> **WORK TASK**
Could you transcribe all of the data exactly and skip any pictures?

MATERIAL TO PROCESS START

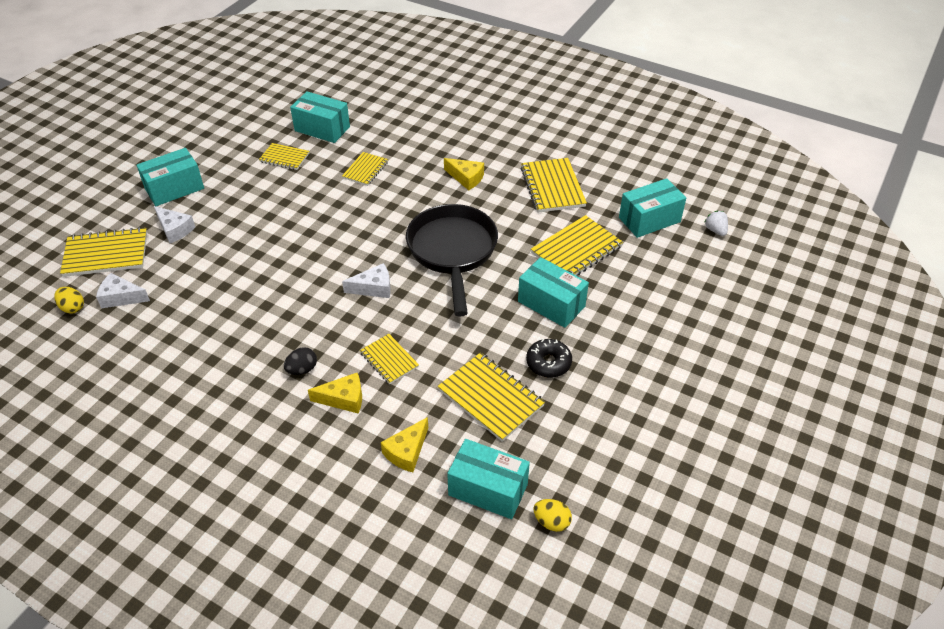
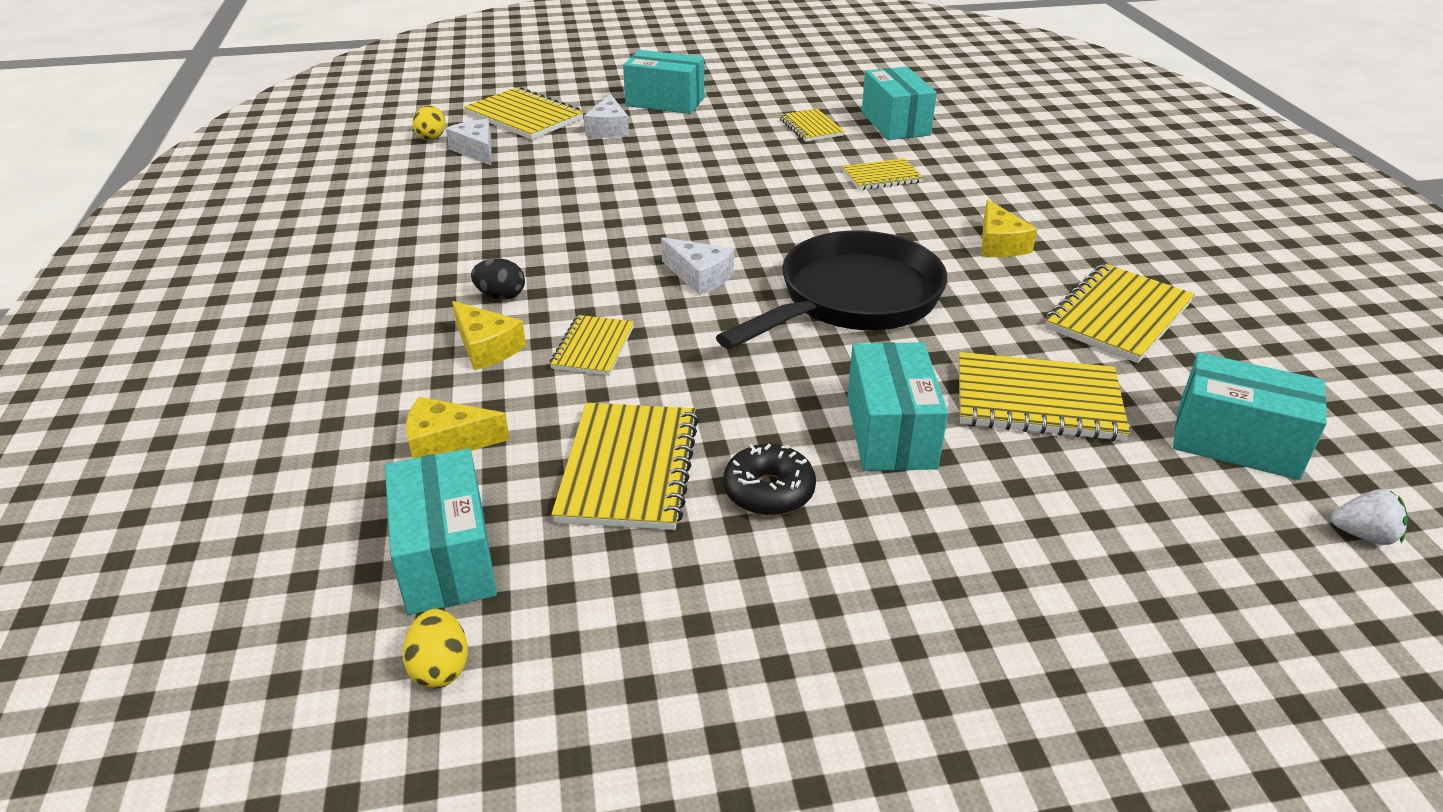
camera: 50 degrees right, 10 degrees down
(715, 230) = (1363, 535): white strawberry -> white strawberry turned 75 degrees clockwise

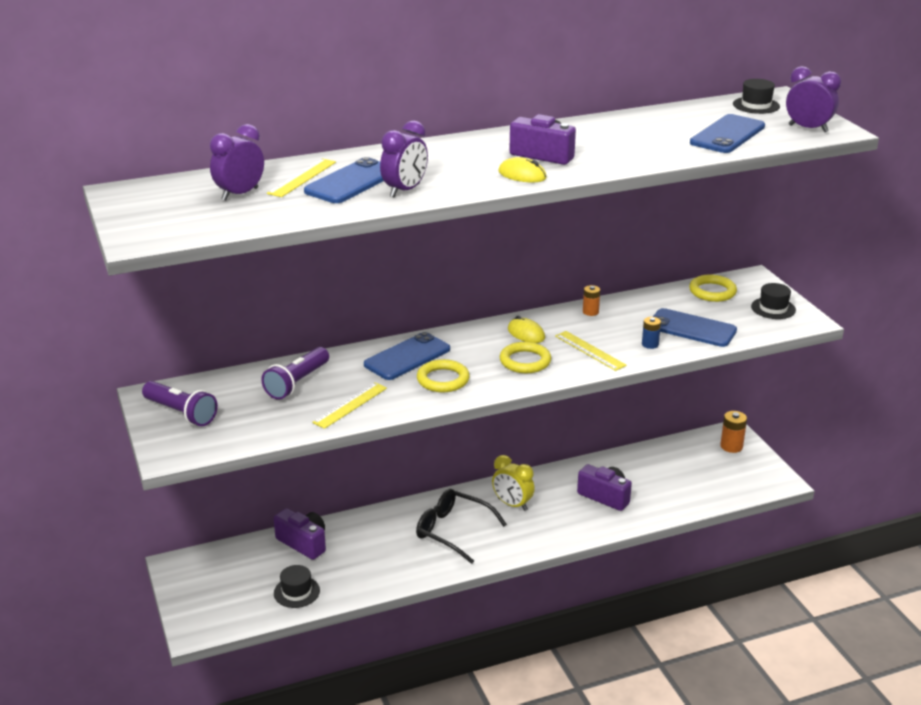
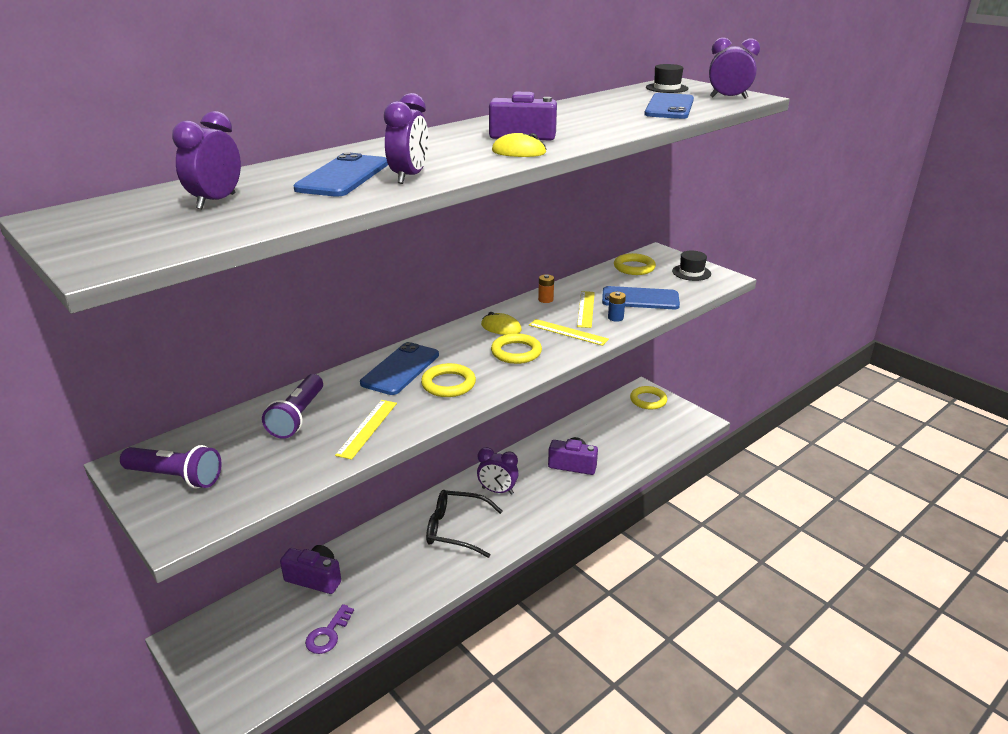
camera: 20 degrees left, 0 degrees up
(296, 592) = (328, 634): black hat -> purple key
(302, 177) = (282, 179): yellow ruler -> yellow ruler (586, 309)
(512, 504) = (497, 491): yellow clock -> purple clock
(731, 446) = (648, 400): orange battery -> yellow ring

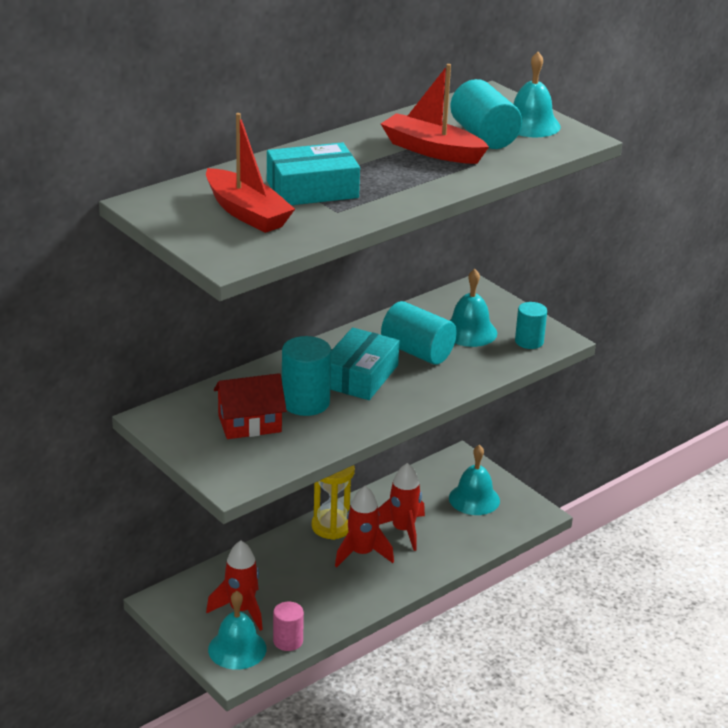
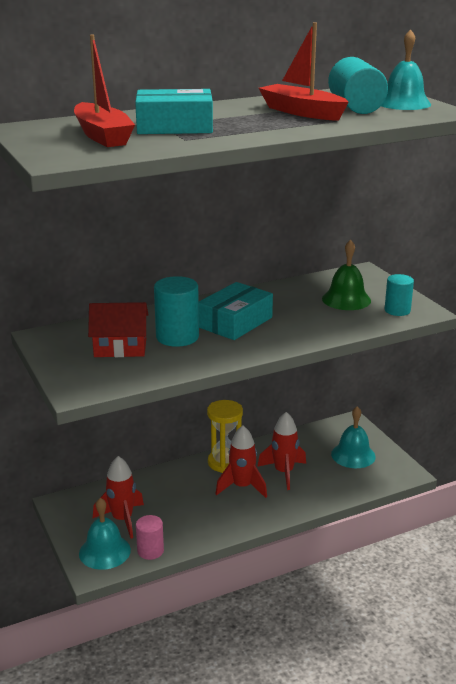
camera: 15 degrees right, 5 degrees down
(417, 352) = (294, 309): turquoise cylinder -> none
(469, 332) = (346, 299): turquoise bell -> green bell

MATERIAL TO PROCESS END

> **TASK SOLUTION**
camera: 50 degrees right, 10 degrees down
(715, 230) = (1363, 535): white strawberry -> white strawberry turned 75 degrees clockwise

camera: 20 degrees left, 0 degrees up
(296, 592) = (328, 634): black hat -> purple key
(302, 177) = (282, 179): yellow ruler -> yellow ruler (586, 309)
(512, 504) = (497, 491): yellow clock -> purple clock
(731, 446) = (648, 400): orange battery -> yellow ring

camera: 15 degrees right, 5 degrees down
(417, 352) = (294, 309): turquoise cylinder -> none
(469, 332) = (346, 299): turquoise bell -> green bell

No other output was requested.